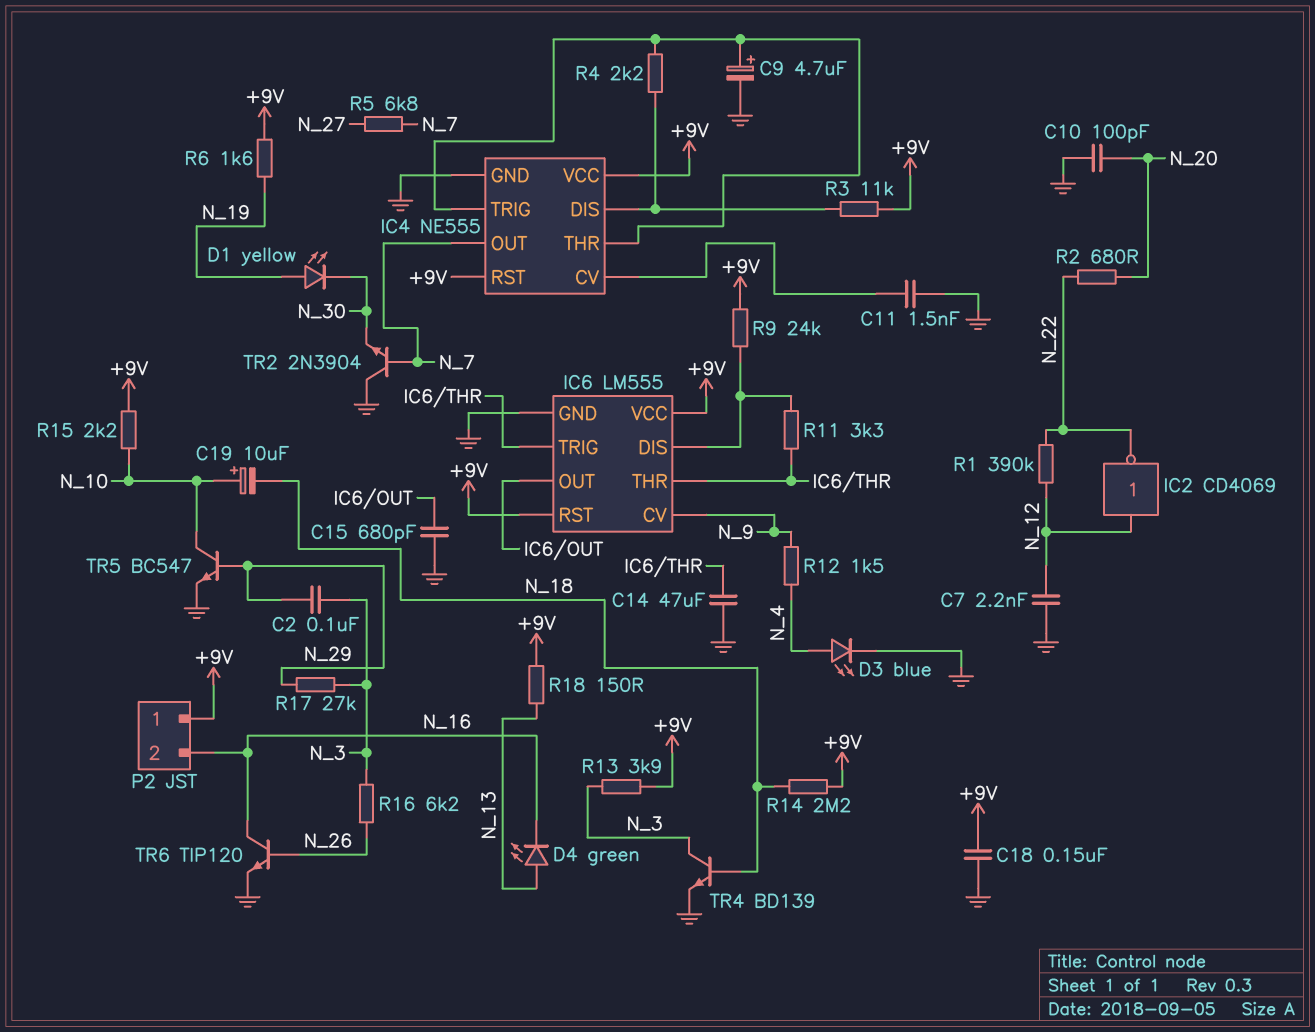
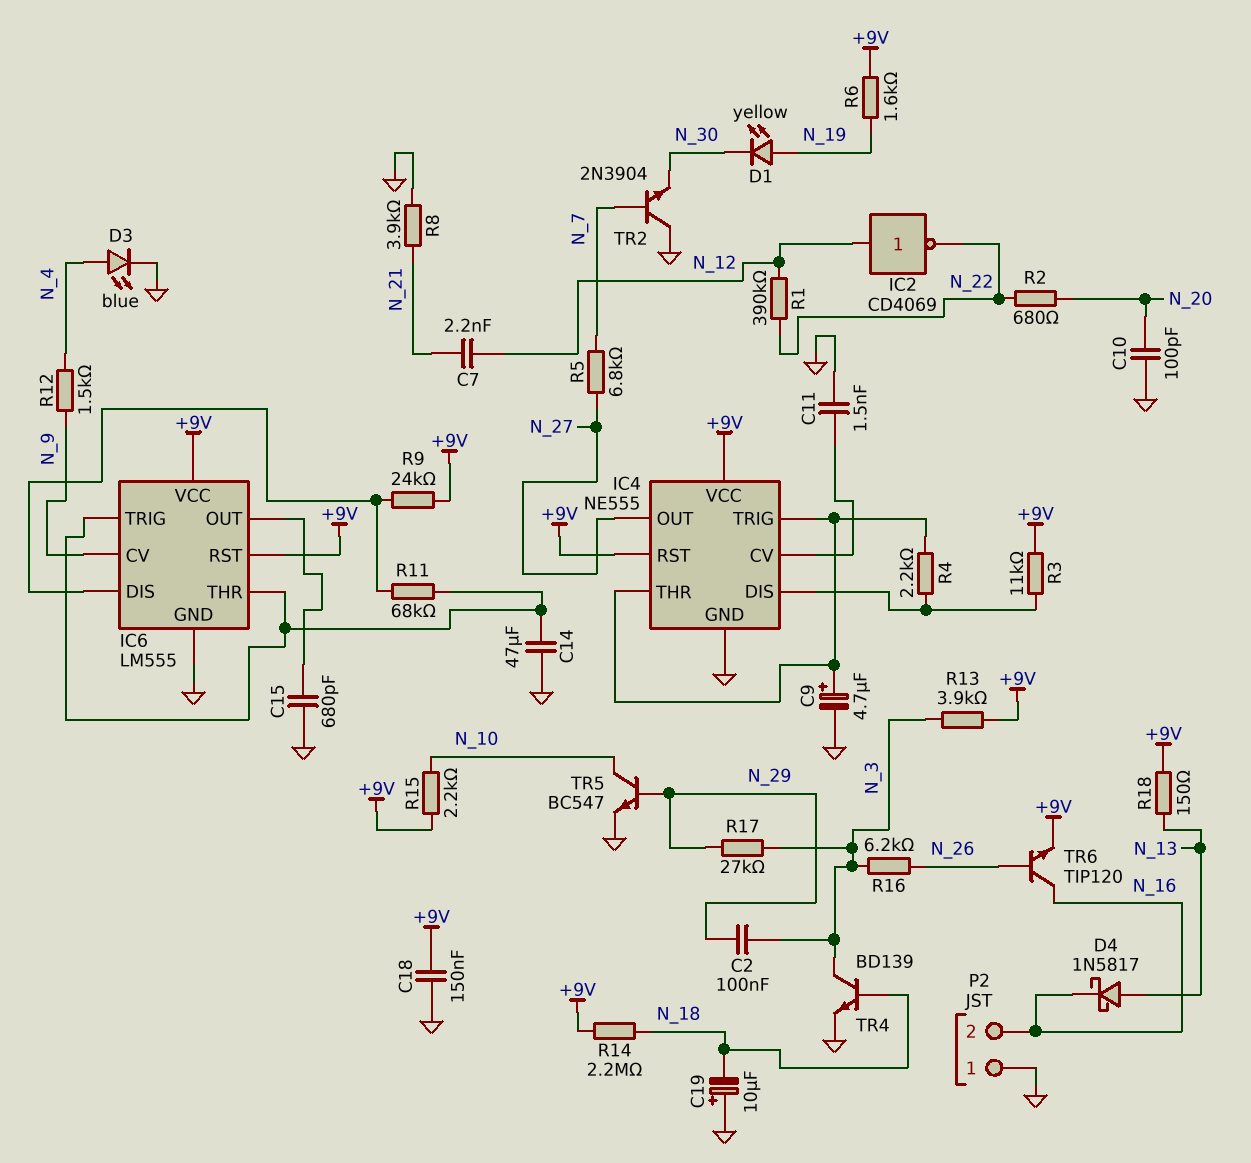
C7: 2.2nF (GND, N_12) -> 2.2nF (N_12, N_21)
C19: 10uF (plus N_10, minus N_18) -> 10uF (plus GND, minus N_18)
D4: LED green (A N_13, K N_16) -> schottky 1N5817 (A N_13, K N_16)
IC4 pin OUT: N_7 -> N_27
P2 pin 1: +9V -> GND
R8: none -> 3.9k (GND, N_21)
R11: 3.3k (IC6/DIS, IC6/THR) -> 68k (IC6/DIS, IC6/THR)
TR6: NPN TIP120 (B N_26, C N_16, E GND) -> NPN TIP120 (B N_26, C N_16, E +9V)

******

> WHAT THIS TASK INVOLVES: Copy exactly the lines from the one with "P2 pin 1: +9V -> GND" down to the last line of the records above, and leave out everything else.

> EXERCISE ANSWER:
P2 pin 1: +9V -> GND
R8: none -> 3.9k (GND, N_21)
R11: 3.3k (IC6/DIS, IC6/THR) -> 68k (IC6/DIS, IC6/THR)
TR6: NPN TIP120 (B N_26, C N_16, E GND) -> NPN TIP120 (B N_26, C N_16, E +9V)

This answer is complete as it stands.